§ Data excerpts:
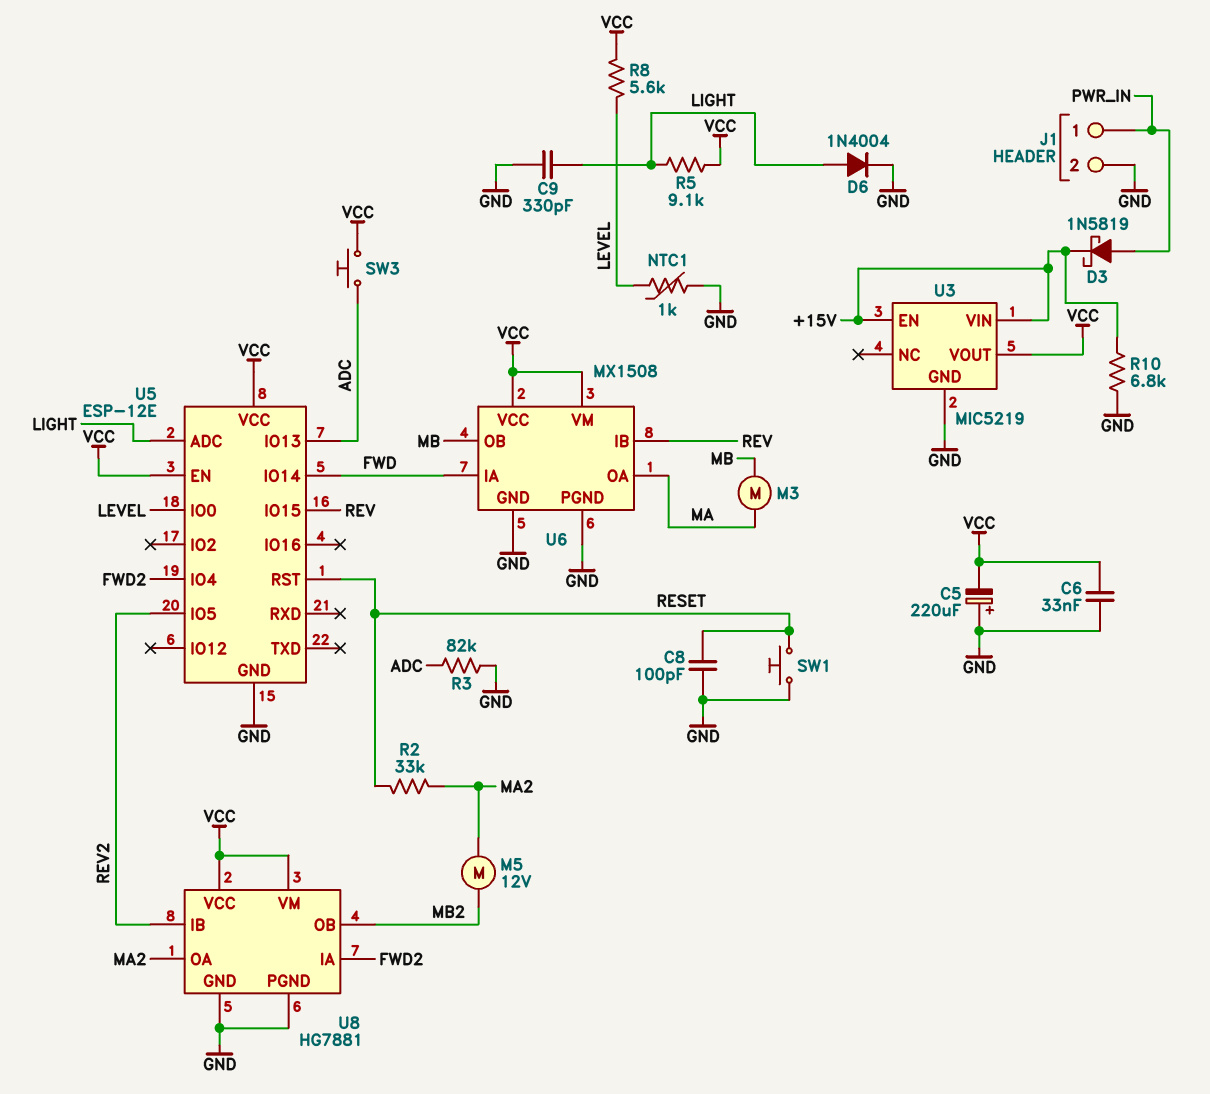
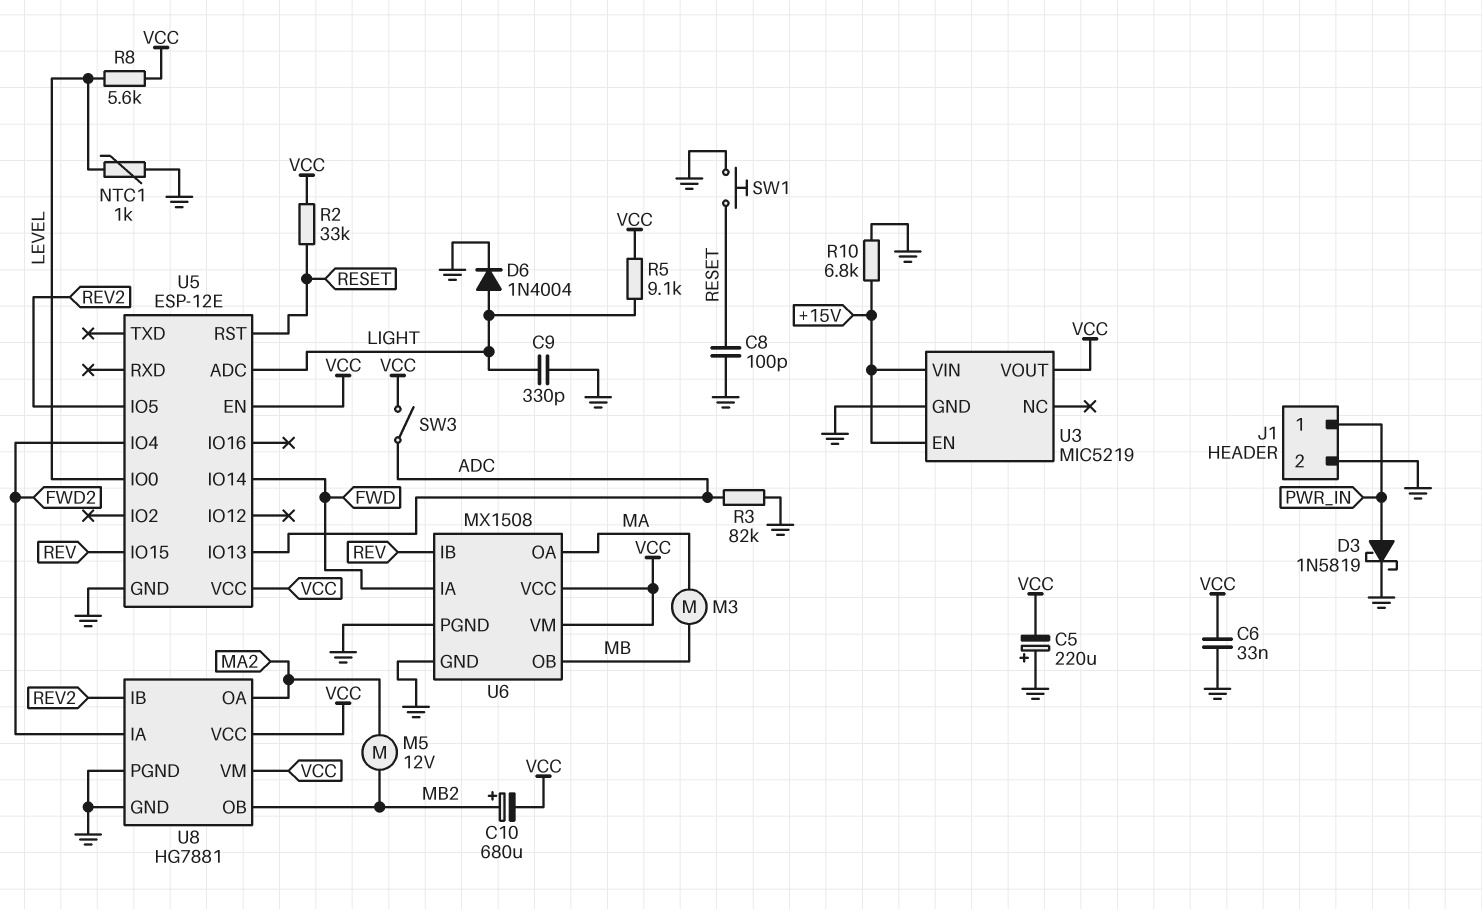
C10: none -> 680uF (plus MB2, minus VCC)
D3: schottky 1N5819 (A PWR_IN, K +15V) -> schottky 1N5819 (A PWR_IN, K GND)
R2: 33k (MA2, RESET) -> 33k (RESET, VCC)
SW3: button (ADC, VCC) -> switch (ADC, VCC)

...

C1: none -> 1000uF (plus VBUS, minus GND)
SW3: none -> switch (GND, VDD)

§ Task goal: If a line above contains the string "switch", count it, then give the total and nothing else.

§ Written answer: 2